Return, verbatim and in full, the records that follow, but not their pictures.

= = = = = = =

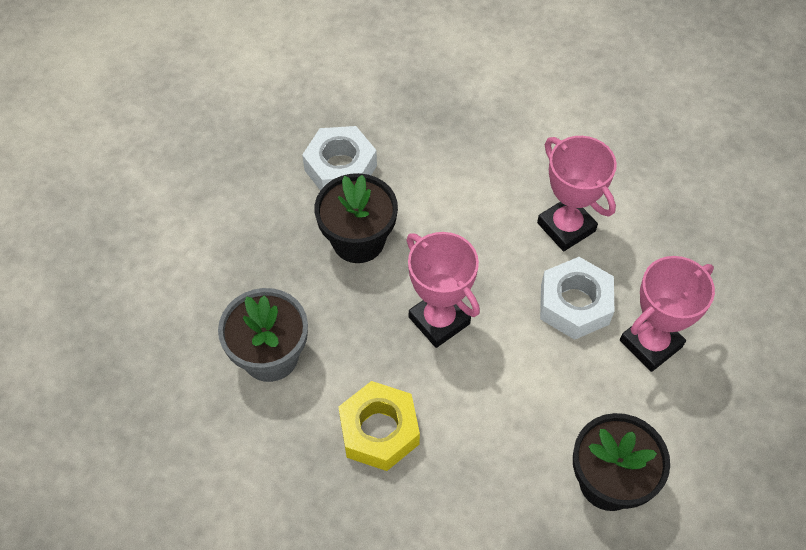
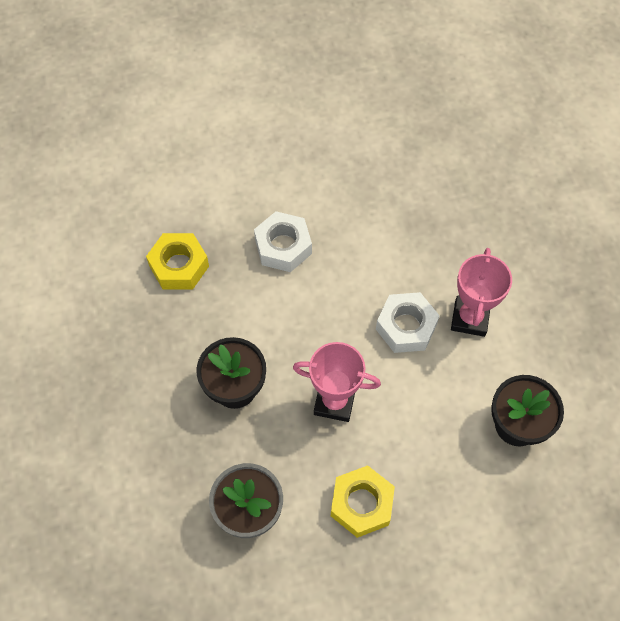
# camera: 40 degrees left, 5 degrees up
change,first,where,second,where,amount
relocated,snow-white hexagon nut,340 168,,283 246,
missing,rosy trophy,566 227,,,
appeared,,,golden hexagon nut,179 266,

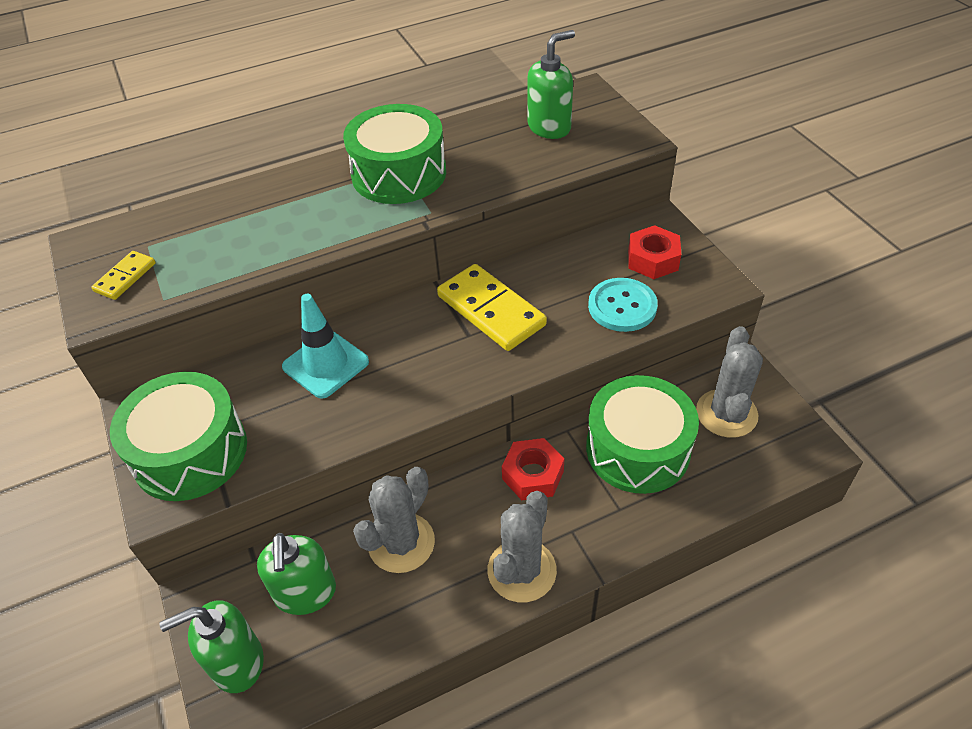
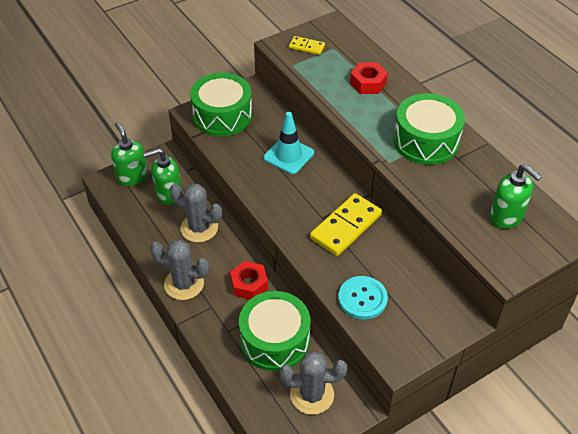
# camera: 80 degrees right, 0 degrees up
change,first,where,second,where,amount
relocated,red hexagon nut,653 260,,368 83,

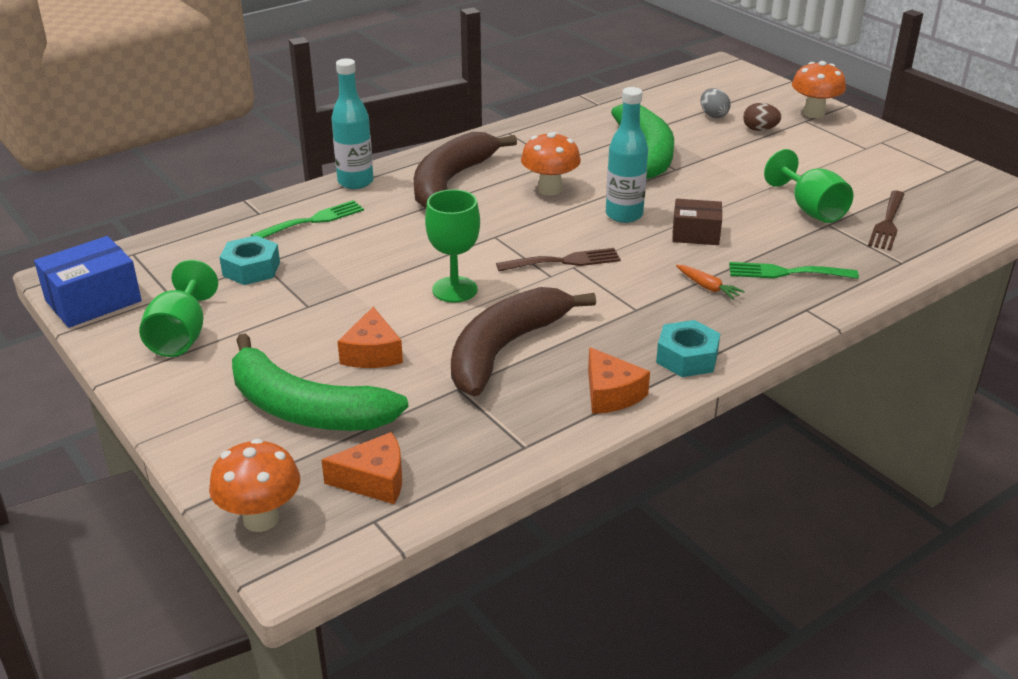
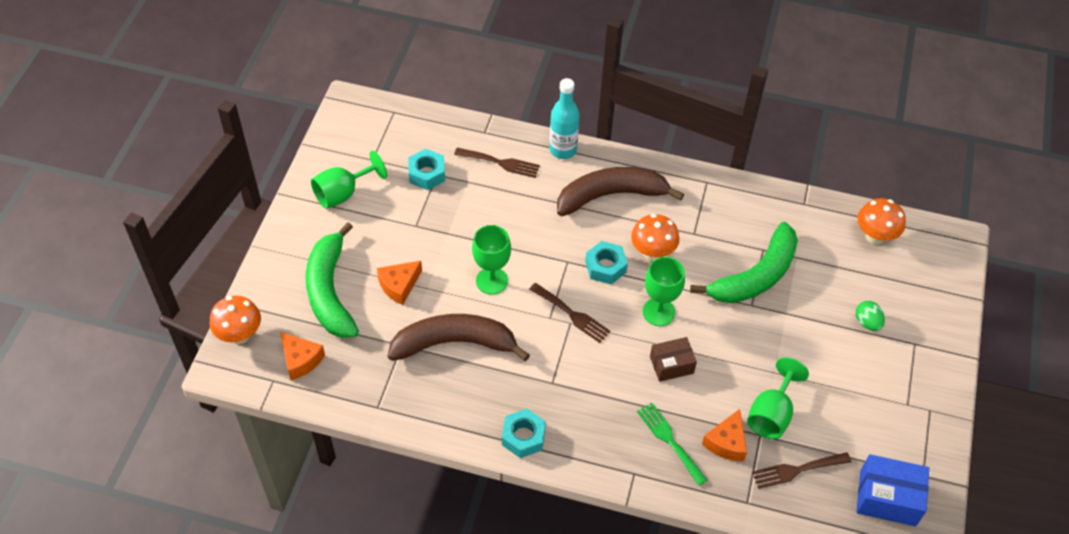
# camera: 50 degrees right, 20 degrees up
change,first,where,second,where,amount
relocated,bright orange mushroom,814 113,,874 236,
exchanged,turquoise flask,624 215,emerald chalice,658 312,
missing,grey egg shape,713 115,,,
colour,dark brown egg shape,759 130,emerald egg shape,867 322,
spun,dark brown box,695 234,,671 365,75 degrees counterclockwise
colour,emerald fork,313 220,dark brown fork,500 163,
relocated,royal blue box,93 301,,887 498,
missing,bright orange toy carrot,707 287,,,
relocated,bright orange cheese,611 394,,726 442,
appeared,,,turquoise hexagon nut,605 267,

= = = = = = =

Exercise response:
# camera: 40 degrees left, 5 degrees up
change,first,where,second,where,amount
relocated,snow-white hexagon nut,340 168,,283 246,
missing,rosy trophy,566 227,,,
appeared,,,golden hexagon nut,179 266,

# camera: 80 degrees right, 0 degrees up
change,first,where,second,where,amount
relocated,red hexagon nut,653 260,,368 83,

# camera: 50 degrees right, 20 degrees up
change,first,where,second,where,amount
relocated,bright orange mushroom,814 113,,874 236,
exchanged,turquoise flask,624 215,emerald chalice,658 312,
missing,grey egg shape,713 115,,,
colour,dark brown egg shape,759 130,emerald egg shape,867 322,
spun,dark brown box,695 234,,671 365,75 degrees counterclockwise
colour,emerald fork,313 220,dark brown fork,500 163,
relocated,royal blue box,93 301,,887 498,
missing,bright orange toy carrot,707 287,,,
relocated,bright orange cheese,611 394,,726 442,
appeared,,,turquoise hexagon nut,605 267,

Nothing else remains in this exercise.